*** THE DATA ***

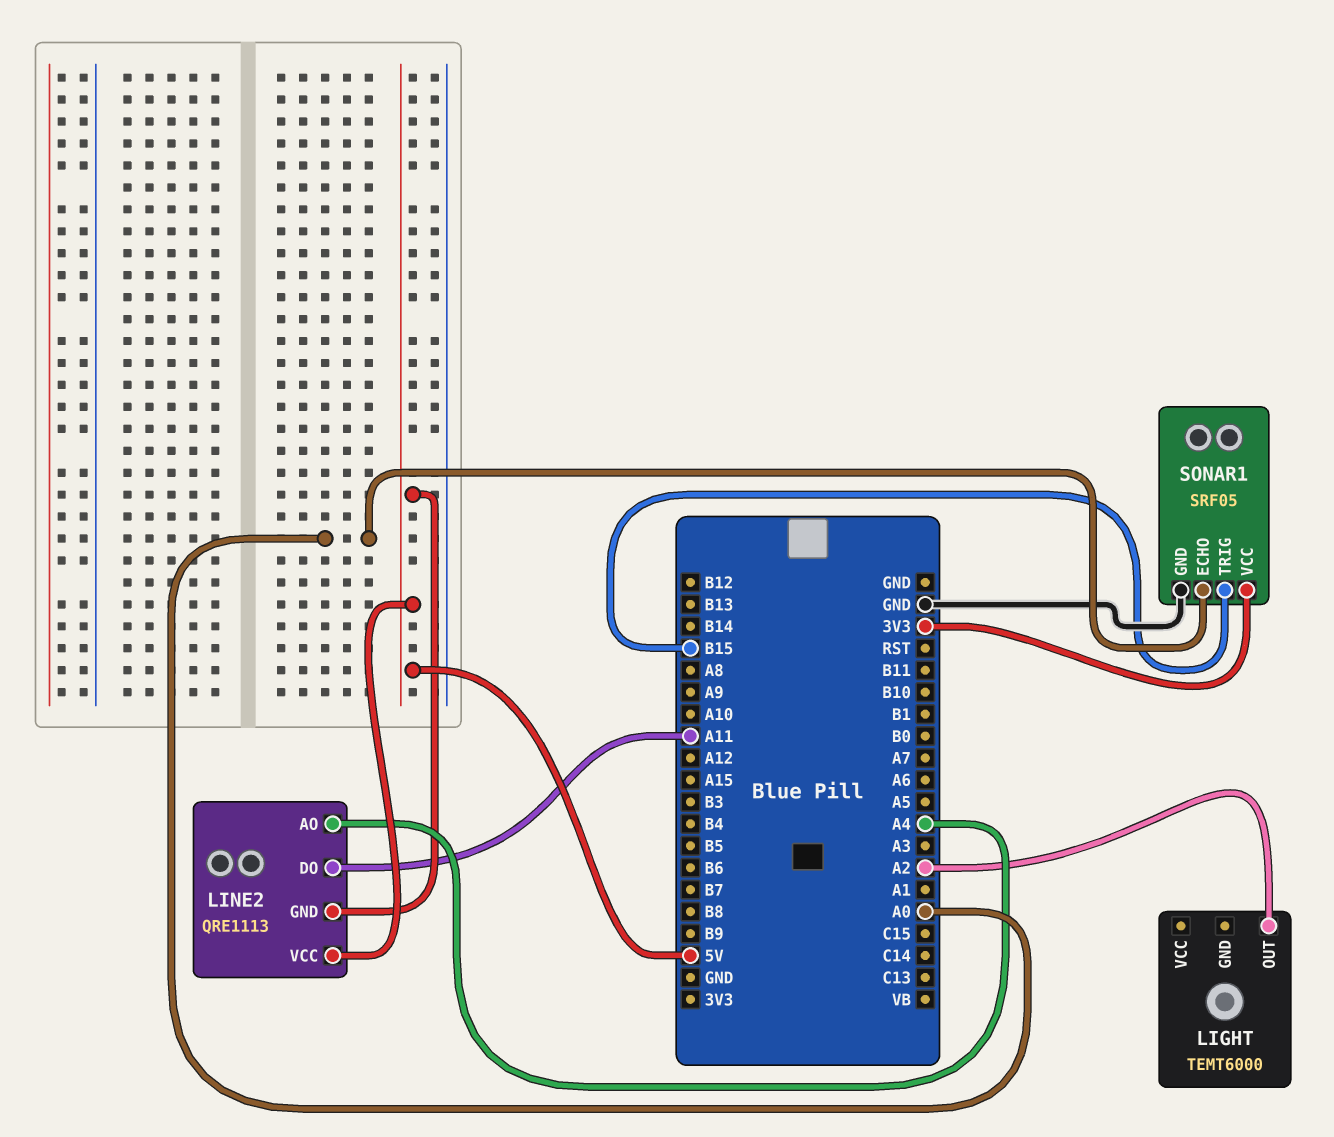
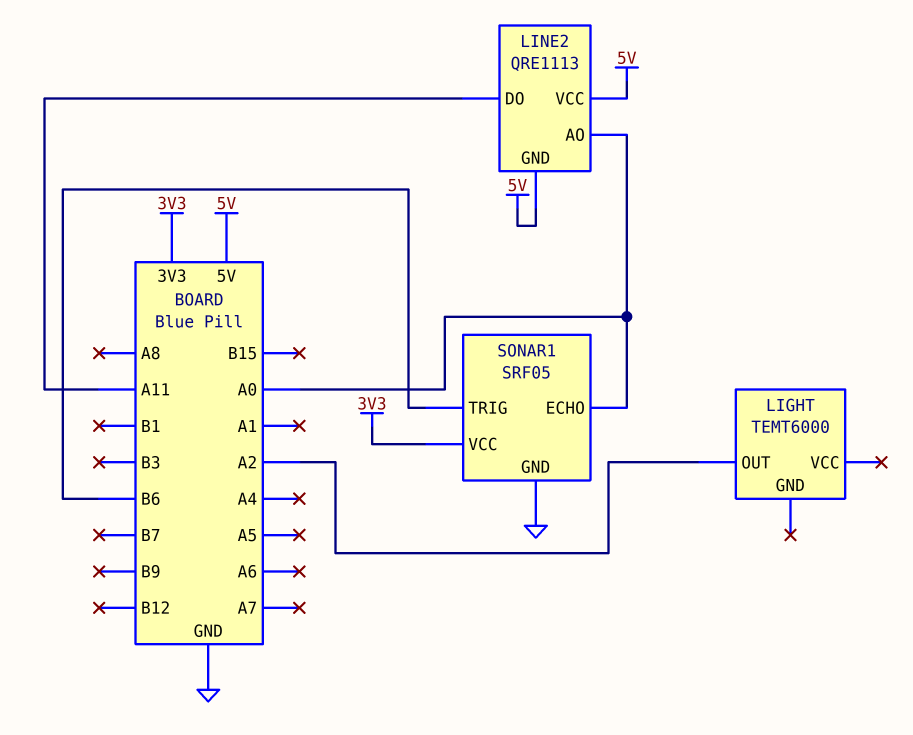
LINE2 pin AO: A4 -> A0
SONAR1 pin TRIG: B15 -> B6

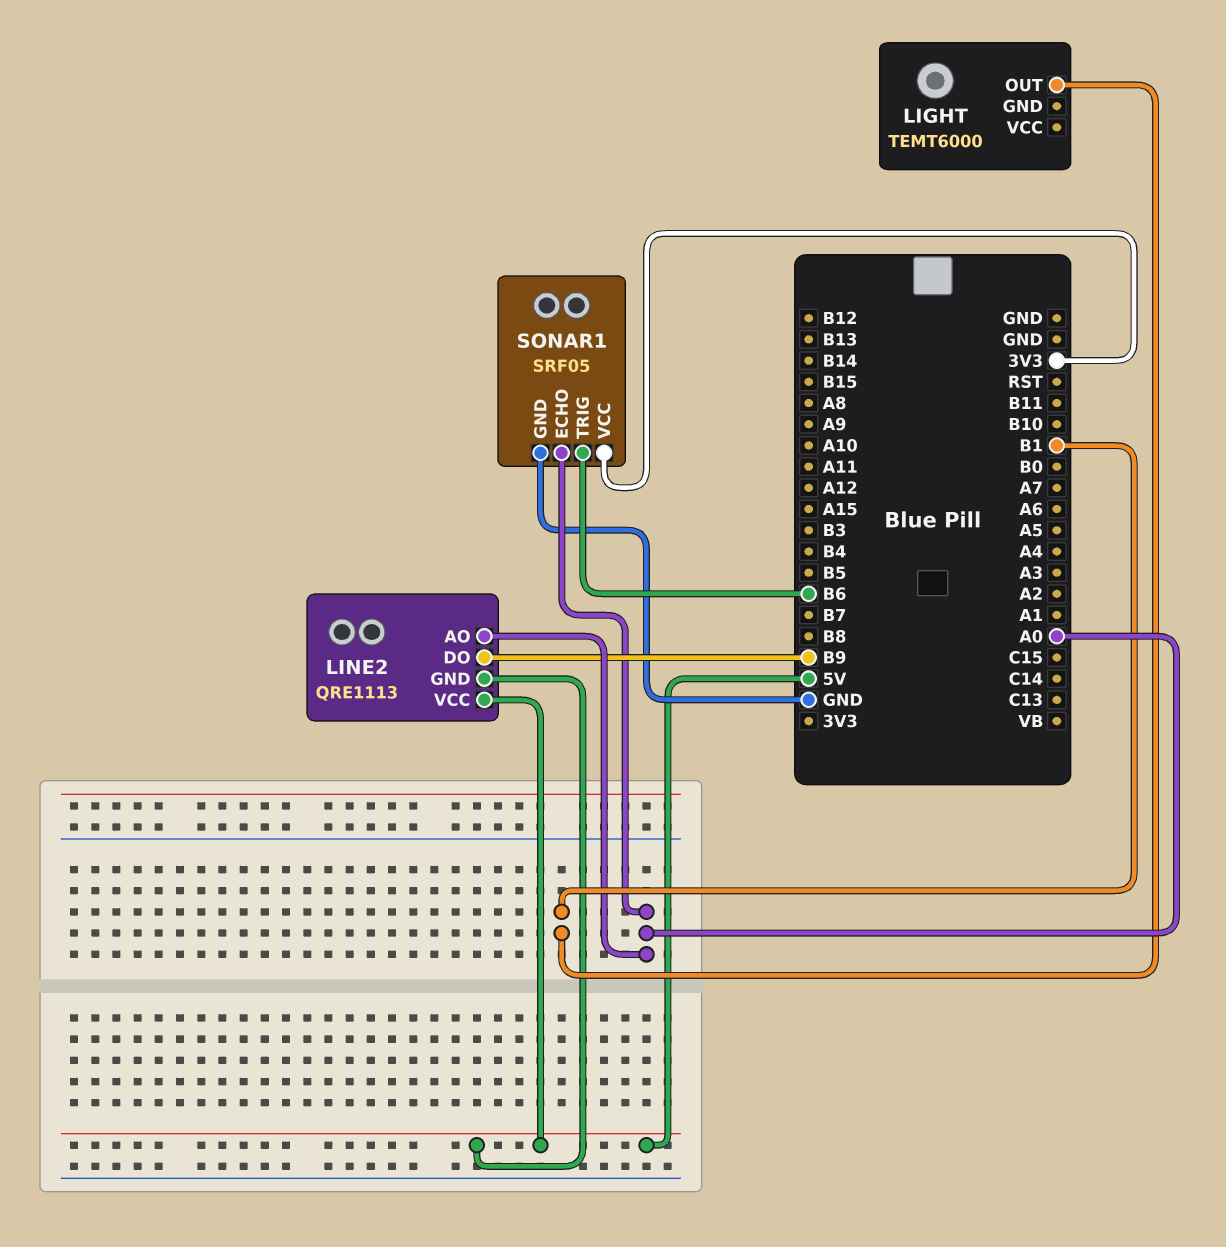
LIGHT pin OUT: A2 -> B1
LINE2 pin DO: A11 -> B9

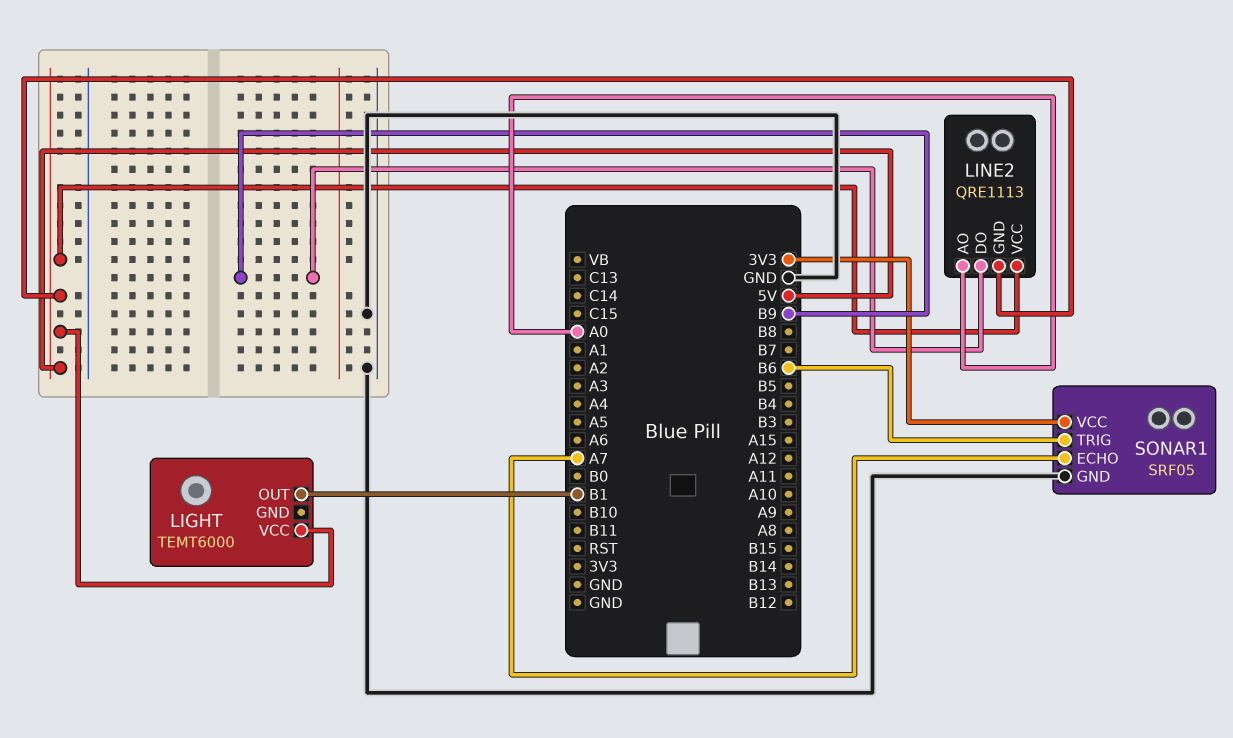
LIGHT pin VCC: none -> 5V
SONAR1 pin ECHO: A0 -> A7

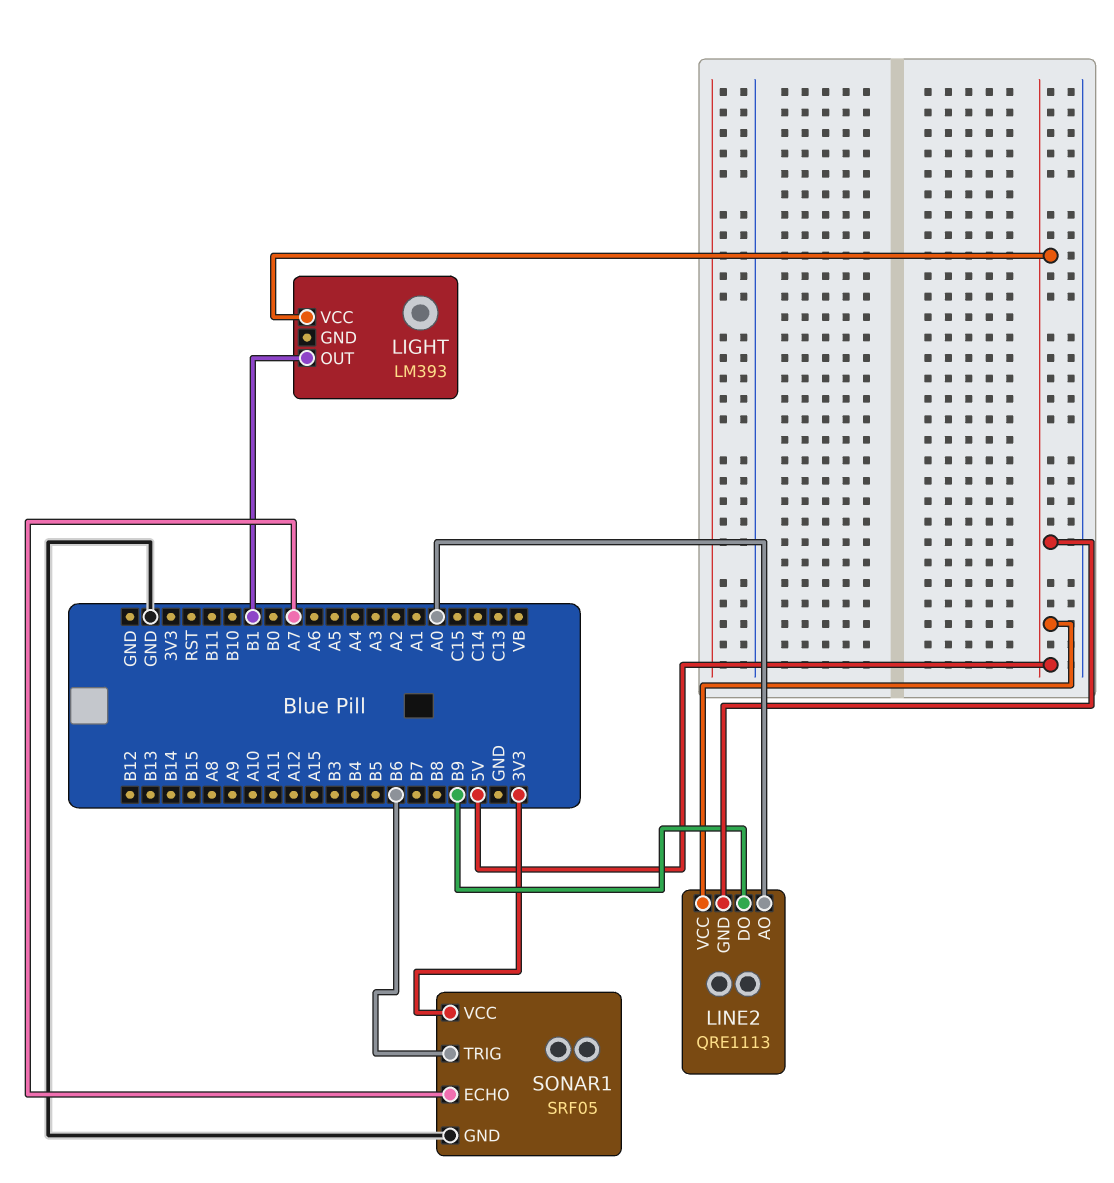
LIGHT: TEMT6000 -> LM393

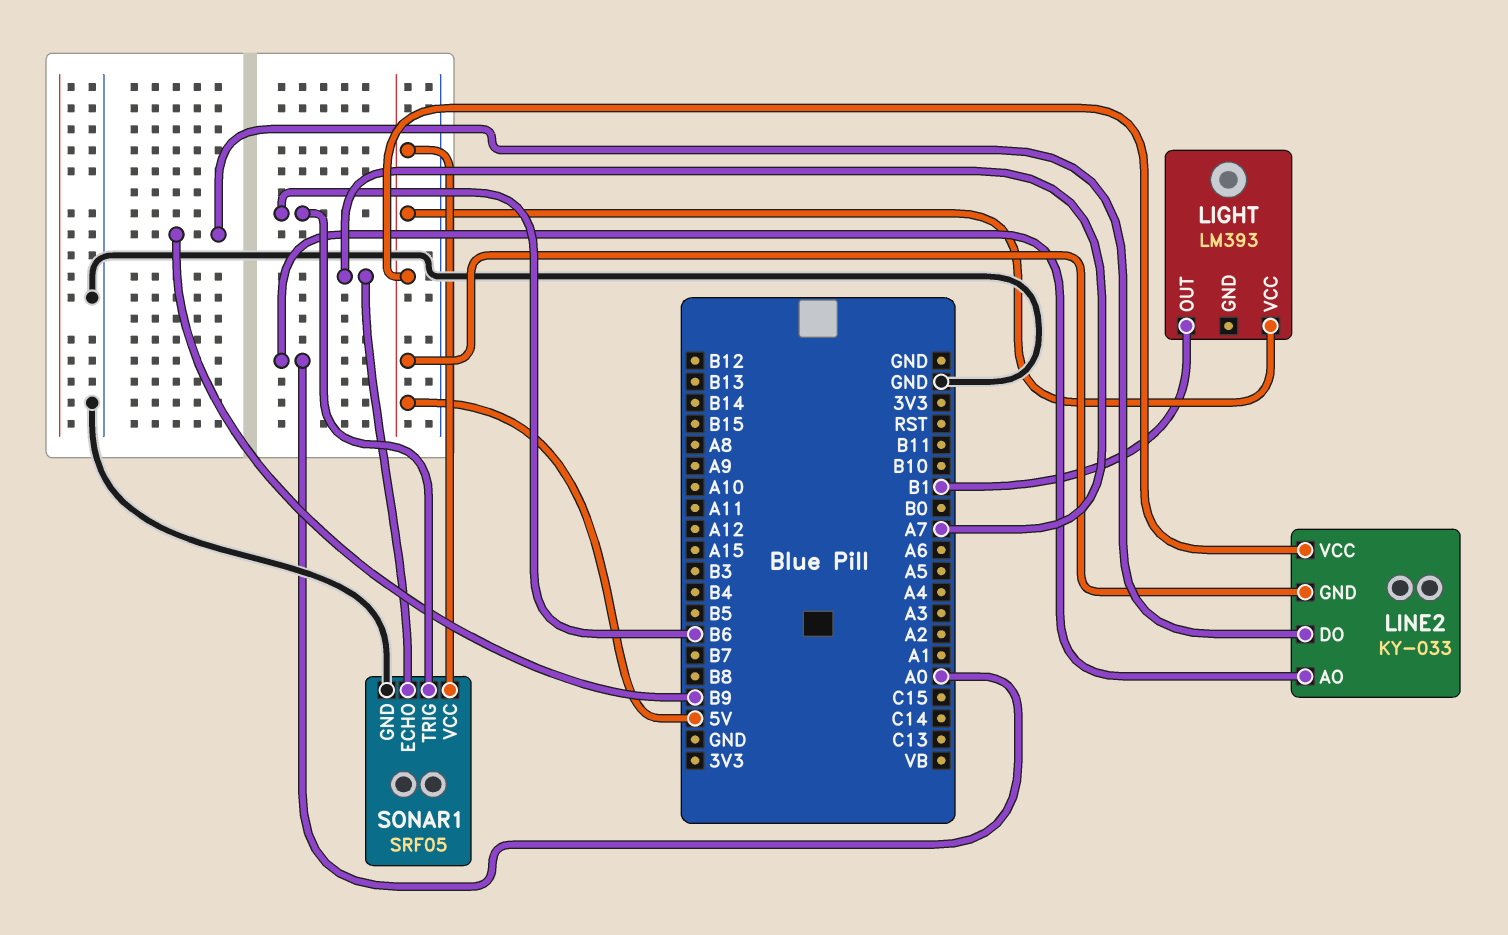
LINE2: QRE1113 -> KY-033
SONAR1 pin VCC: 3V3 -> 5V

***

*TRY IT*
Write out all the entries again, word for word, and print no images.

*ANSWER SECTION*
LINE2 pin AO: A4 -> A0
SONAR1 pin TRIG: B15 -> B6

LIGHT pin OUT: A2 -> B1
LINE2 pin DO: A11 -> B9

LIGHT pin VCC: none -> 5V
SONAR1 pin ECHO: A0 -> A7

LIGHT: TEMT6000 -> LM393

LINE2: QRE1113 -> KY-033
SONAR1 pin VCC: 3V3 -> 5V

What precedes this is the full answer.